* [Problem details]:
The line containing "brown 1x2 brick [195,206,230,265]" marks the start of the required copy, which runs to the final line of the entries; return those lines exactly, without any pictures.

* [Input records]:
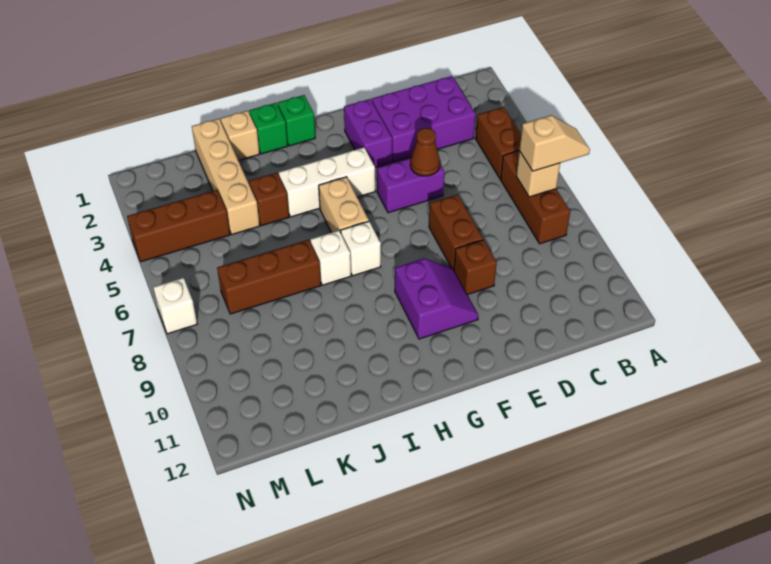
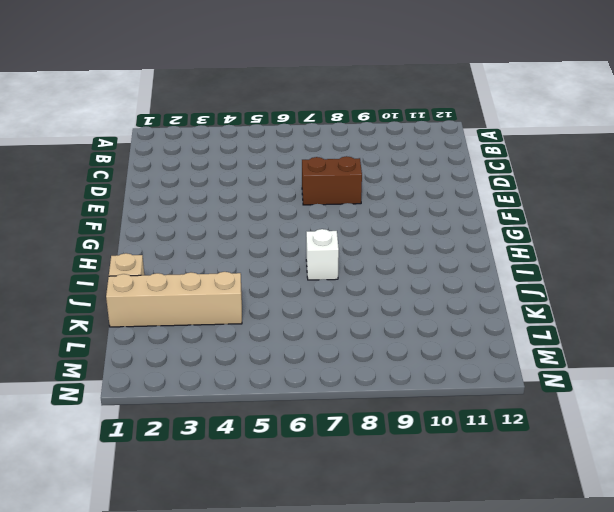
none -> brown 1x2 brick [476,107,521,179]
none -> brown 1x3 brick [500,151,570,244]
none -> purple 2x3 brick [372,76,476,162]

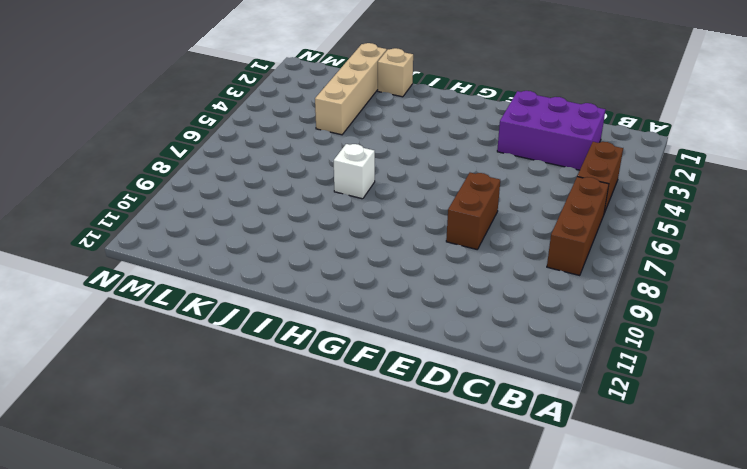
none -> purple 1x2 brick [377,158,444,213]
none -> brown 1x1 brick [454,240,497,295]
none -> purple 1x2 brick [344,99,392,168]

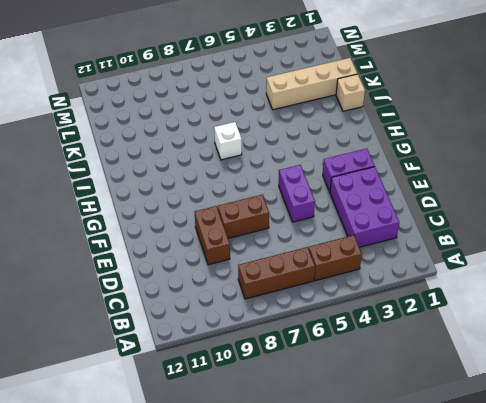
brown 1x2 brick [195,206,230,265] -> brown 1x1 brick [454,240,497,295]
none -> purple 2x2 slope [395,258,478,339]
none -> white 1x3 brick [279,147,375,217]
none -> green 1x1 brick [278,95,315,146]

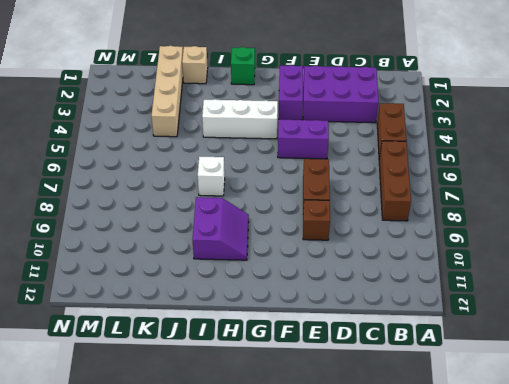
purple 2x2 slope [193,197,249,260] -> purple 2x2 slope moved to [395,258,478,339]
none -> tan 1x2 brick [319,177,369,233]
none -> white 1x1 brick [341,221,381,276]
none -> green 1x1 brick [249,103,288,154]

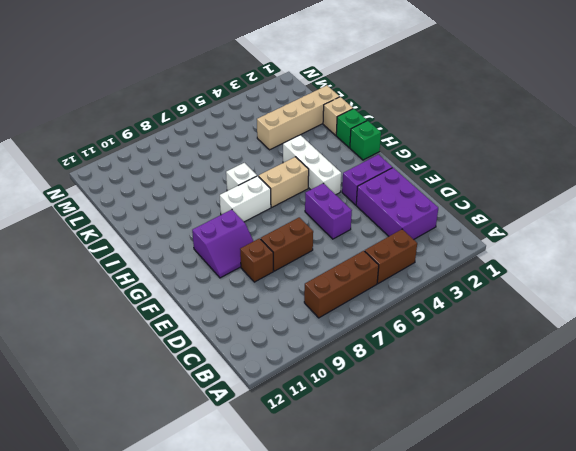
white 1x2 brick [220,176,271,222] -> white 1x1 brick [341,221,381,276]
none -> brown 1x1 brick [249,173,289,226]
none -> brown 1x3 brick [217,240,321,314]
none -> brown 1x3 brick [127,190,230,262]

* [Result]:
brown 1x2 brick [195,206,230,265] -> brown 1x1 brick [454,240,497,295]
none -> purple 2x2 slope [395,258,478,339]
none -> white 1x3 brick [279,147,375,217]
none -> green 1x1 brick [278,95,315,146]

purple 2x2 slope [193,197,249,260] -> purple 2x2 slope moved to [395,258,478,339]
none -> tan 1x2 brick [319,177,369,233]
none -> white 1x1 brick [341,221,381,276]
none -> green 1x1 brick [249,103,288,154]

white 1x2 brick [220,176,271,222] -> white 1x1 brick [341,221,381,276]
none -> brown 1x1 brick [249,173,289,226]
none -> brown 1x3 brick [217,240,321,314]
none -> brown 1x3 brick [127,190,230,262]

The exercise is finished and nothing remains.